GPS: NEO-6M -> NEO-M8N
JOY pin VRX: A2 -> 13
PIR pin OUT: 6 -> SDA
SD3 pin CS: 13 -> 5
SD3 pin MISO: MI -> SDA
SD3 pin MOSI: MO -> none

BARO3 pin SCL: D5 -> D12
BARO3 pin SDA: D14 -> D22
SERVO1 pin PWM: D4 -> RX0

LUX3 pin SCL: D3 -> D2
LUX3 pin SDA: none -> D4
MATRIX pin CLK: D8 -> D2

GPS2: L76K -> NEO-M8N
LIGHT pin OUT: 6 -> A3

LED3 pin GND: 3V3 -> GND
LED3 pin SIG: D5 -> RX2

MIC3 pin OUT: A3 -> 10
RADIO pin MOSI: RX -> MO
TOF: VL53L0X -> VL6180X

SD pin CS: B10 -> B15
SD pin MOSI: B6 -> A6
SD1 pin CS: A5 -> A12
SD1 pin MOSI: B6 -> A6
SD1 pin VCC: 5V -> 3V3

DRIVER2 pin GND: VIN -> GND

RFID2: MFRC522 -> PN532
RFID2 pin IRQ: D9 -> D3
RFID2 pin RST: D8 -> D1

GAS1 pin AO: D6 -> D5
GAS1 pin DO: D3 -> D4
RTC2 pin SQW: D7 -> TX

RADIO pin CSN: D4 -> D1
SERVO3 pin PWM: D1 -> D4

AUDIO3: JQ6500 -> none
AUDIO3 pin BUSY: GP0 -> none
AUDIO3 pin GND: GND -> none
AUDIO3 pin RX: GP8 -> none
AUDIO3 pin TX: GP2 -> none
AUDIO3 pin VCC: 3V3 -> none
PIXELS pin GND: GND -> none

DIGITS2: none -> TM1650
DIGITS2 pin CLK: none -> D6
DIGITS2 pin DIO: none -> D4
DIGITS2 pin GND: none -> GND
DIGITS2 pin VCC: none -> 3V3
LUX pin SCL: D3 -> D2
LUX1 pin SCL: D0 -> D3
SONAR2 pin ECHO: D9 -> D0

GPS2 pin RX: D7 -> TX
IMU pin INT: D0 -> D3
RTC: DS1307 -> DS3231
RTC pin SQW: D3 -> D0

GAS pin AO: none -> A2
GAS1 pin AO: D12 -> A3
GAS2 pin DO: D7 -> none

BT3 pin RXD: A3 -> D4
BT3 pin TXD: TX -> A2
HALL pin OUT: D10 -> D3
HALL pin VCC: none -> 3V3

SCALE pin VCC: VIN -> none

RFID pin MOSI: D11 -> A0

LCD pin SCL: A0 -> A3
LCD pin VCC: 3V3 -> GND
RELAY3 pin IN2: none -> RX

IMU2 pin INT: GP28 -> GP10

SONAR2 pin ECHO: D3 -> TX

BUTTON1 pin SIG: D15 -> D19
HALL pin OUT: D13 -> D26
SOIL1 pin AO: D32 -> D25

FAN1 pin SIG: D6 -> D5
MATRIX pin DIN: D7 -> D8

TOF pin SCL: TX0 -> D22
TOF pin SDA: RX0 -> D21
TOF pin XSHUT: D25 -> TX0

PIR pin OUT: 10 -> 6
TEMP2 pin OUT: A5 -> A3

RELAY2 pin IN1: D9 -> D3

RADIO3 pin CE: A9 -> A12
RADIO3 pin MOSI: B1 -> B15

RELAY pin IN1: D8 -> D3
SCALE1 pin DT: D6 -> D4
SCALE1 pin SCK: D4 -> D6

## Work to be completed
Both the first line of the data above and the line with "GAS1 pin AO: D12 -> A3" must be included; please return exactly those lines and the ones between them.

## Exercise result
GPS: NEO-6M -> NEO-M8N
JOY pin VRX: A2 -> 13
PIR pin OUT: 6 -> SDA
SD3 pin CS: 13 -> 5
SD3 pin MISO: MI -> SDA
SD3 pin MOSI: MO -> none

BARO3 pin SCL: D5 -> D12
BARO3 pin SDA: D14 -> D22
SERVO1 pin PWM: D4 -> RX0

LUX3 pin SCL: D3 -> D2
LUX3 pin SDA: none -> D4
MATRIX pin CLK: D8 -> D2

GPS2: L76K -> NEO-M8N
LIGHT pin OUT: 6 -> A3

LED3 pin GND: 3V3 -> GND
LED3 pin SIG: D5 -> RX2

MIC3 pin OUT: A3 -> 10
RADIO pin MOSI: RX -> MO
TOF: VL53L0X -> VL6180X

SD pin CS: B10 -> B15
SD pin MOSI: B6 -> A6
SD1 pin CS: A5 -> A12
SD1 pin MOSI: B6 -> A6
SD1 pin VCC: 5V -> 3V3

DRIVER2 pin GND: VIN -> GND

RFID2: MFRC522 -> PN532
RFID2 pin IRQ: D9 -> D3
RFID2 pin RST: D8 -> D1

GAS1 pin AO: D6 -> D5
GAS1 pin DO: D3 -> D4
RTC2 pin SQW: D7 -> TX

RADIO pin CSN: D4 -> D1
SERVO3 pin PWM: D1 -> D4

AUDIO3: JQ6500 -> none
AUDIO3 pin BUSY: GP0 -> none
AUDIO3 pin GND: GND -> none
AUDIO3 pin RX: GP8 -> none
AUDIO3 pin TX: GP2 -> none
AUDIO3 pin VCC: 3V3 -> none
PIXELS pin GND: GND -> none

DIGITS2: none -> TM1650
DIGITS2 pin CLK: none -> D6
DIGITS2 pin DIO: none -> D4
DIGITS2 pin GND: none -> GND
DIGITS2 pin VCC: none -> 3V3
LUX pin SCL: D3 -> D2
LUX1 pin SCL: D0 -> D3
SONAR2 pin ECHO: D9 -> D0

GPS2 pin RX: D7 -> TX
IMU pin INT: D0 -> D3
RTC: DS1307 -> DS3231
RTC pin SQW: D3 -> D0

GAS pin AO: none -> A2
GAS1 pin AO: D12 -> A3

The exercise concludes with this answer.